» **WORK TO COMPLETE**
Scan the entries and tally the lines that include the string "JSON". Reply with the figure alone.

» **ENTRIES SUPPLIED**

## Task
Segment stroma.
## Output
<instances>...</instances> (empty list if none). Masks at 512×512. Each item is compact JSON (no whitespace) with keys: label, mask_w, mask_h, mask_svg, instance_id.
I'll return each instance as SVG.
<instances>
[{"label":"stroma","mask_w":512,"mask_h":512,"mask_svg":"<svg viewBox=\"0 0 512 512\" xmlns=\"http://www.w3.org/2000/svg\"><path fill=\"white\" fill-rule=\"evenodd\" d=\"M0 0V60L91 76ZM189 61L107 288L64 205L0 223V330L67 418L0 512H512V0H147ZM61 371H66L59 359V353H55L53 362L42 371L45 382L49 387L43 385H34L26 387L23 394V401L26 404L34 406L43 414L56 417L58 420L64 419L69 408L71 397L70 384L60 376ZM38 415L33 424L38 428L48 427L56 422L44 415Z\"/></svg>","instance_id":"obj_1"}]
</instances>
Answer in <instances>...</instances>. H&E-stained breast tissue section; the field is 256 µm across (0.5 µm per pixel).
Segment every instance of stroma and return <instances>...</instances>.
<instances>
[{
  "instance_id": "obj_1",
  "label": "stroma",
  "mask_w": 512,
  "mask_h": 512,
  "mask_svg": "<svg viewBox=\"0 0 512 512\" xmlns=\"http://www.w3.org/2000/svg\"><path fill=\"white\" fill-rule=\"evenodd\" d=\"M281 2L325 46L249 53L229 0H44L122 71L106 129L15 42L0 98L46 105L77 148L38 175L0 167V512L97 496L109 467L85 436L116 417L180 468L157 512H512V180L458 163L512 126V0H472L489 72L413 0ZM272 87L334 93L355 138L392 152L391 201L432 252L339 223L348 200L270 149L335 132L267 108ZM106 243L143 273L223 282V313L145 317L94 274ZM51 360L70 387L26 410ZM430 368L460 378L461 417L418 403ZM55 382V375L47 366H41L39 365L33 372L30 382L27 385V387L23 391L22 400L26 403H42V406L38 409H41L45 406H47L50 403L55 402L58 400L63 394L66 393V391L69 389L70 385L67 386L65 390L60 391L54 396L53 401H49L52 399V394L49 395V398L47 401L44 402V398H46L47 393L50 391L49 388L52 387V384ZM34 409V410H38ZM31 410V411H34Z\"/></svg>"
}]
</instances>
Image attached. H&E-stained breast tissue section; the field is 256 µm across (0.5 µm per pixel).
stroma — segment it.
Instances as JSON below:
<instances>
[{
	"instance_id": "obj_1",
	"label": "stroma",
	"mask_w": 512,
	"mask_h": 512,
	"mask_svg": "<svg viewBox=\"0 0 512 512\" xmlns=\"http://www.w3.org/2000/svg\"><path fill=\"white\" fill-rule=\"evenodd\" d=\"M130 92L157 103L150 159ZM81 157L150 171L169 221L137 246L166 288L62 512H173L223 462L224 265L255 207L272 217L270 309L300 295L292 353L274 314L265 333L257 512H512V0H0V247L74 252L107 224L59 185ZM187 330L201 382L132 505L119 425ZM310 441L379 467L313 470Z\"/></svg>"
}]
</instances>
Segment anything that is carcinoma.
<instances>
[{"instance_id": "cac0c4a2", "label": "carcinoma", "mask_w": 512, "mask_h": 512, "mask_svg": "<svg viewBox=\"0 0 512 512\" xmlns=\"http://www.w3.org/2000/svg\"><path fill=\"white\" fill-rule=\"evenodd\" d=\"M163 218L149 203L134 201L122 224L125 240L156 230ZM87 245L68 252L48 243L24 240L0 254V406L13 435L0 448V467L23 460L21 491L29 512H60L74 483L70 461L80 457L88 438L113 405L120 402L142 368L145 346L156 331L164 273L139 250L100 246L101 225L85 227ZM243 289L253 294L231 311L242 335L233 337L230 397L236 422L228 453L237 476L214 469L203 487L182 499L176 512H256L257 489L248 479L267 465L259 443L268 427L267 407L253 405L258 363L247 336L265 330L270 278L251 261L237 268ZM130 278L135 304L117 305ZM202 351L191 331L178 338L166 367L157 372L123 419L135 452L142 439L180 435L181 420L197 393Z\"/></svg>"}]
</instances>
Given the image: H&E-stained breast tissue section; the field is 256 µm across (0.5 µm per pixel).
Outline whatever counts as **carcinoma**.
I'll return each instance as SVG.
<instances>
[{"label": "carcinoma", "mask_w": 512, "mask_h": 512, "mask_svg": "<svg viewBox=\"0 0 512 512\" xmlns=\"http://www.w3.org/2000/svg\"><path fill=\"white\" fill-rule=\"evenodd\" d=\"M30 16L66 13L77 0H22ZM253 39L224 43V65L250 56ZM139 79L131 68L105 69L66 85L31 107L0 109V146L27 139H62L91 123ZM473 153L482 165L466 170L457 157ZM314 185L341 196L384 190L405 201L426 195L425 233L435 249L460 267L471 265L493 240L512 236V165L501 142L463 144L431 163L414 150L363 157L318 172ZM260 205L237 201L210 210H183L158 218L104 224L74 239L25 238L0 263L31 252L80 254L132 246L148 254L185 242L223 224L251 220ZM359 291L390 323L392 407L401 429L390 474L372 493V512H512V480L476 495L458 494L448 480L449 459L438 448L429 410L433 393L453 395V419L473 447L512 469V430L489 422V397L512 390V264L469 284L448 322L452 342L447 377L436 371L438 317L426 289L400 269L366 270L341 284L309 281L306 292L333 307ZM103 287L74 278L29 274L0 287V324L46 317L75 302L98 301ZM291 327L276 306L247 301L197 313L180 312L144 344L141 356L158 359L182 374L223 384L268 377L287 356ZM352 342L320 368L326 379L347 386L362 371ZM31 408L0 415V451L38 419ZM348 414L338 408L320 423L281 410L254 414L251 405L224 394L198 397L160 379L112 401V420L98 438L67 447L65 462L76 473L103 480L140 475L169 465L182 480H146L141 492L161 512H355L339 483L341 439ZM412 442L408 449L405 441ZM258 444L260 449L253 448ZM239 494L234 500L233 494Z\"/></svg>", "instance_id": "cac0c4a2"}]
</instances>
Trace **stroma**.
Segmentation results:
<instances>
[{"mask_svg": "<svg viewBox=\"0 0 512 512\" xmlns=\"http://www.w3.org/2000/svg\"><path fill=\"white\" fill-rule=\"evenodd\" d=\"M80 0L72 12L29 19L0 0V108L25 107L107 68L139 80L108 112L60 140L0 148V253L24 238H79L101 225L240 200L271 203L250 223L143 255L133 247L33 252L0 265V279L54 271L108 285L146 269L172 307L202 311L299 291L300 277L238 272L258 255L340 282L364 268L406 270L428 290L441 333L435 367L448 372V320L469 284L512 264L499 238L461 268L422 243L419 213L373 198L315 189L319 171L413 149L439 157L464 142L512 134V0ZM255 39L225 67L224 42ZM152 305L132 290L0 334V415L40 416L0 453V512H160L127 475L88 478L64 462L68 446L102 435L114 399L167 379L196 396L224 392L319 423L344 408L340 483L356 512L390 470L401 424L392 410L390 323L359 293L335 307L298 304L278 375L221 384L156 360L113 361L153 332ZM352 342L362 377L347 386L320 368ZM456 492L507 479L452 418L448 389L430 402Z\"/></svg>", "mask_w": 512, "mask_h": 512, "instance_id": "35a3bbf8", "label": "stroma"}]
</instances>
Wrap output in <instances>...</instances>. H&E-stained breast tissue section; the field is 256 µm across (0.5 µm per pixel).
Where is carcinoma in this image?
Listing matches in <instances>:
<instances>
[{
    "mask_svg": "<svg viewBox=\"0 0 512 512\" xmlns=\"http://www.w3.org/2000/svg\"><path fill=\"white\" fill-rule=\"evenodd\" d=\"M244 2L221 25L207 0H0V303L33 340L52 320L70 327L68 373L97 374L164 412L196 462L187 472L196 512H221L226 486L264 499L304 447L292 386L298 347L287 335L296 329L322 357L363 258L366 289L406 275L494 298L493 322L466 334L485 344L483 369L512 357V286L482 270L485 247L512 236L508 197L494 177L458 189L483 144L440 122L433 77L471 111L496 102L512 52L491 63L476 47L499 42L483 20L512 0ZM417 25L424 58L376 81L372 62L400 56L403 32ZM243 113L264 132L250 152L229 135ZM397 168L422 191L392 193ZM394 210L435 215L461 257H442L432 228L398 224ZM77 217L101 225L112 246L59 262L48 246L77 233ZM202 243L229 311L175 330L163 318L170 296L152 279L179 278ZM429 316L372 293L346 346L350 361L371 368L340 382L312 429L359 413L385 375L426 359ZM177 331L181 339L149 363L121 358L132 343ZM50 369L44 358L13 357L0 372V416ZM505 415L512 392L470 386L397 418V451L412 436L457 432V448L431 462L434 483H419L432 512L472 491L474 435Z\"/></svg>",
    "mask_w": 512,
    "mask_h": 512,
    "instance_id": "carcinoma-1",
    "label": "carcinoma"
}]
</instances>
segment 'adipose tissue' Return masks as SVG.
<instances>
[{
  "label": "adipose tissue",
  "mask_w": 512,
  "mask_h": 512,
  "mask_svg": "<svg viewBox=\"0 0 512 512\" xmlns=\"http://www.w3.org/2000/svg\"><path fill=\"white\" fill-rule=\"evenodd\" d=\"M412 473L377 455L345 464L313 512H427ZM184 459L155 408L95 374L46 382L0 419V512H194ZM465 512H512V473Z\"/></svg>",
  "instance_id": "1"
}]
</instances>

» **FULL SOLUTION**
2